■ **Source material**
________

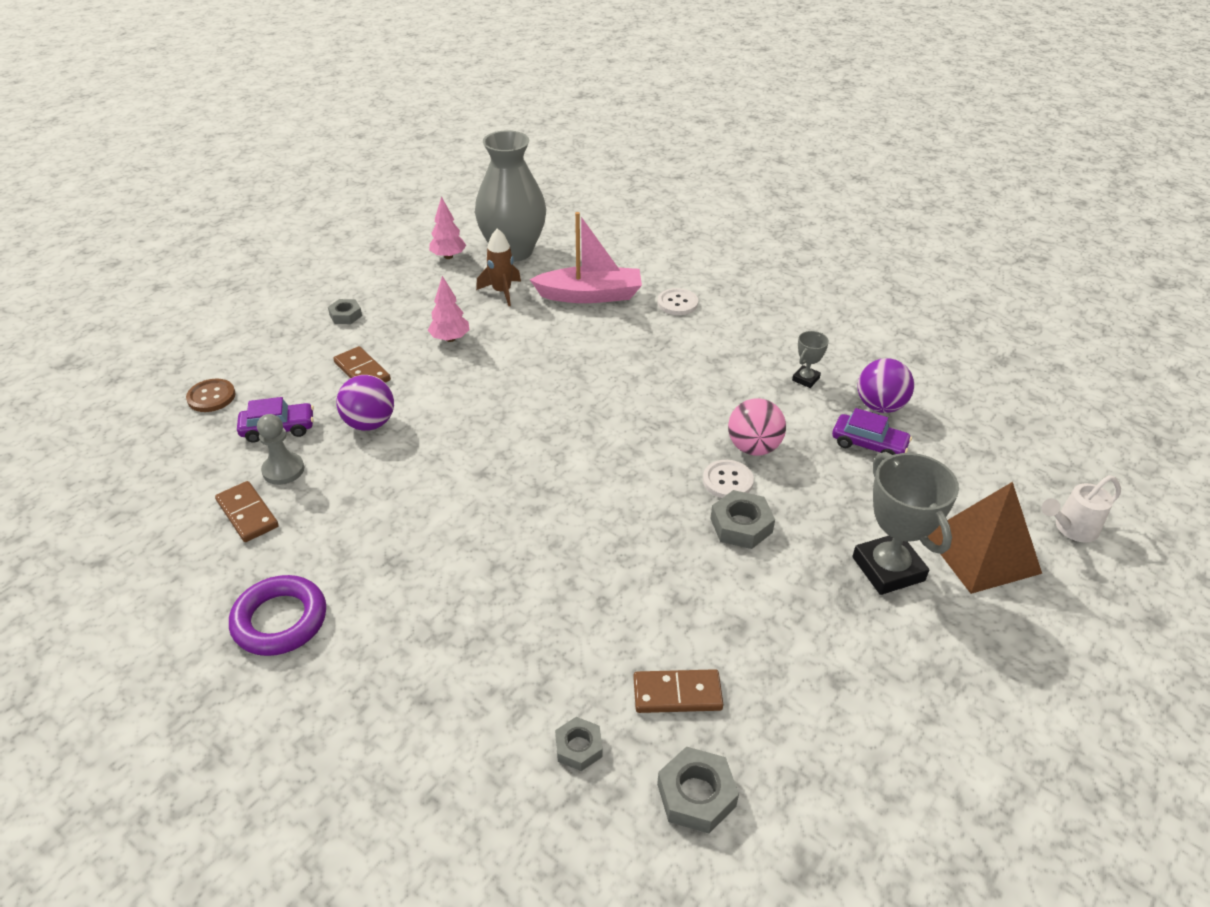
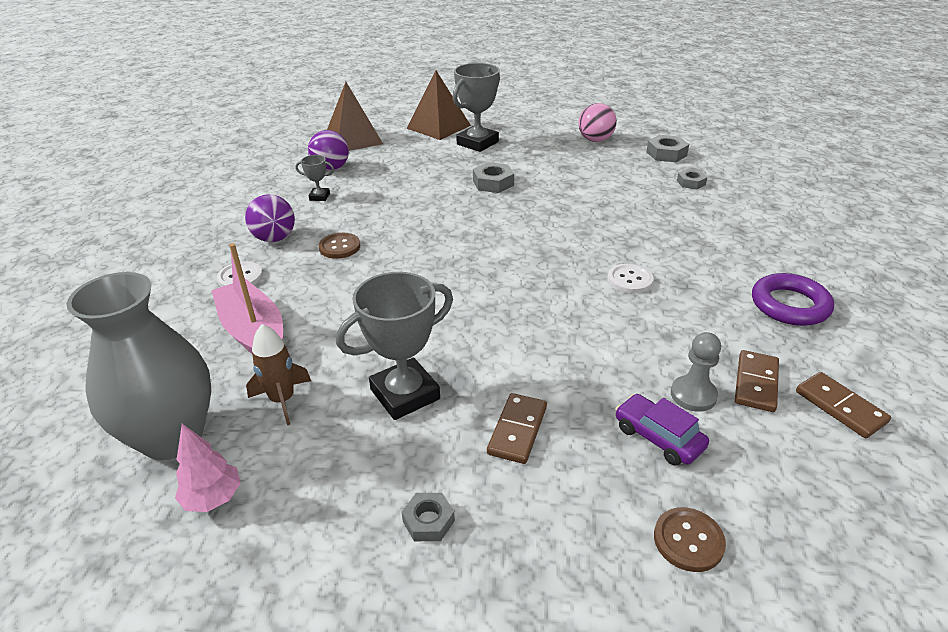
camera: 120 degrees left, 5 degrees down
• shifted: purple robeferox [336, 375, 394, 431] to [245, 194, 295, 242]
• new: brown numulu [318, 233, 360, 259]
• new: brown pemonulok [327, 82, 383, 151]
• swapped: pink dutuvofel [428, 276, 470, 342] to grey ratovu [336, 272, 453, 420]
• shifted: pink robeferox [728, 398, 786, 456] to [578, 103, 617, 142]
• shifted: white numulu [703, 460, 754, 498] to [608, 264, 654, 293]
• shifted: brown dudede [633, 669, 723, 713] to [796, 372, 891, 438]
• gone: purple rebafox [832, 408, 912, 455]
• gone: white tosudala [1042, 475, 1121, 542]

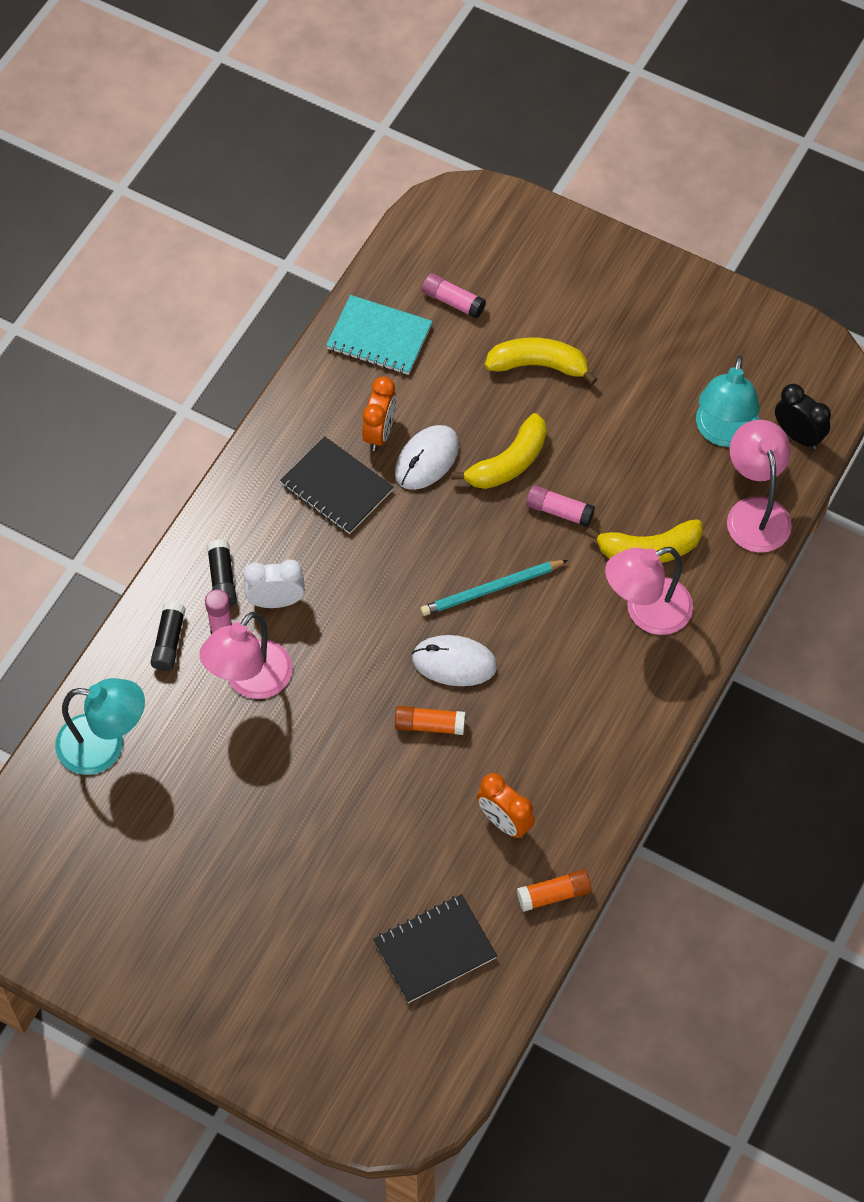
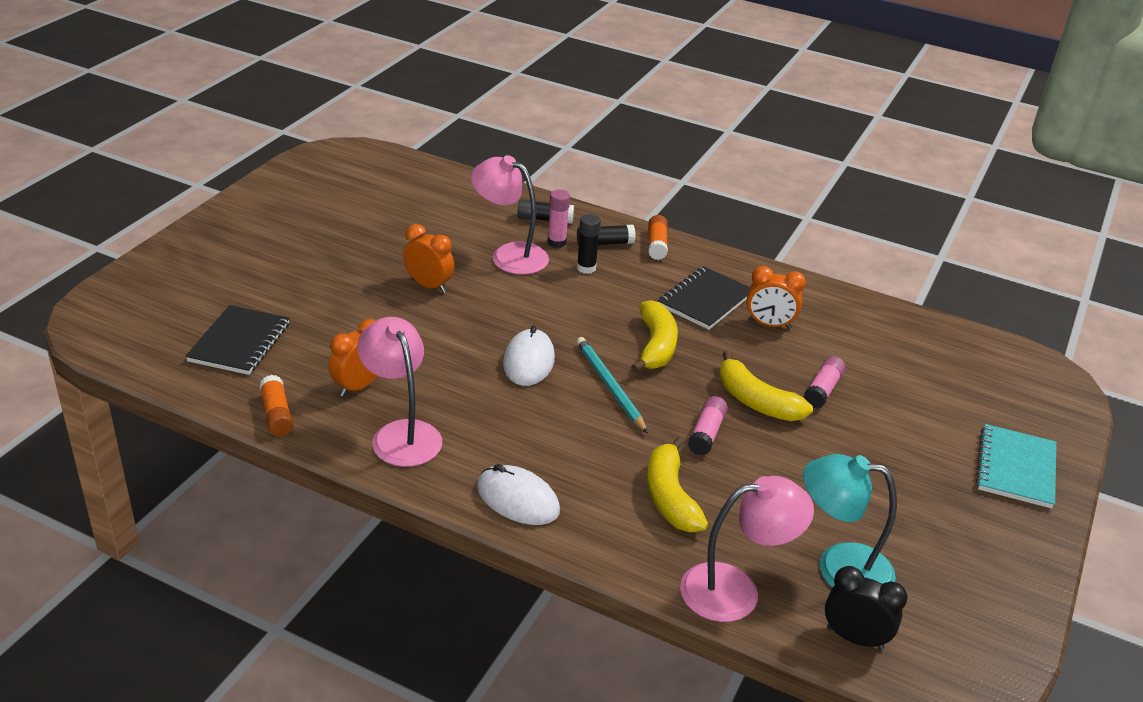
camera: 85 degrees right, 25 degrees down
• rotated: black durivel [373, 894, 497, 1003] = [185, 305, 290, 375] 45 degrees clockwise
• shifted: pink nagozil [605, 547, 693, 635] to [357, 317, 442, 467]
• new: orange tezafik [403, 224, 454, 293]
• shifted: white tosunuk [395, 425, 459, 490] to [477, 464, 560, 525]
• swapped: white tezafik [243, 559, 305, 608] to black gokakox [577, 214, 601, 274]
• shifted: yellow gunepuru [485, 338, 597, 385] to [631, 300, 678, 372]
• shifted: orange gokakox [395, 706, 465, 735] to [648, 215, 668, 260]
• shifted: pink gokakox [422, 273, 486, 319] to [803, 356, 846, 409]
• rotated: black tezafik [775, 384, 831, 449] = [825, 566, 907, 650] 105 degrees counterclockwise
• shifted: turquoise durivel [326, 295, 433, 375] to [976, 424, 1056, 509]
• gone: turquoise nagozil [55, 678, 145, 775]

________

■ **What is being asked**
Whenever the word "purple" shows up in a line of the entries, list that line.

■ **Expected answer**
• shifted: purple robeferox [336, 375, 394, 431] to [245, 194, 295, 242]
• gone: purple rebafox [832, 408, 912, 455]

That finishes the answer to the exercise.